WHAT THE TASK REQUIRES: Every line of the listing below is to be repeated exactly; the pictures stay out.

====== AVAILABLE DATA ======

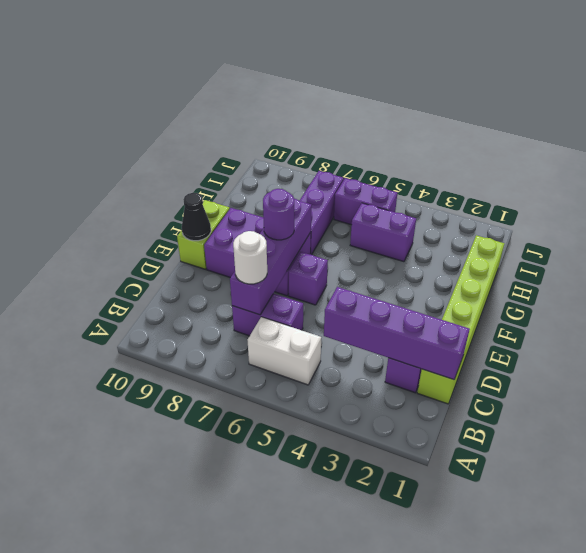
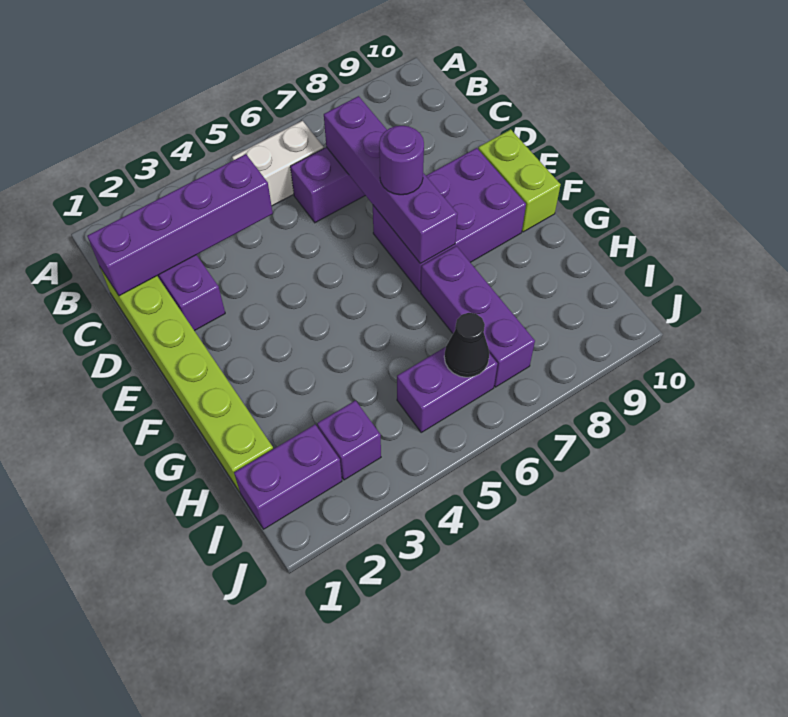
white round brick C7 level 3 -> none
purple brick E6 level 1 -> purple brick I3 level 1
black cone E10 level 2 -> black cone I6 level 2
purple brick H4:H5 level 1 -> purple brick I1:I2 level 1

======

SOLVED EXERCISE:
white round brick C7 level 3 -> none
purple brick E6 level 1 -> purple brick I3 level 1
black cone E10 level 2 -> black cone I6 level 2
purple brick H4:H5 level 1 -> purple brick I1:I2 level 1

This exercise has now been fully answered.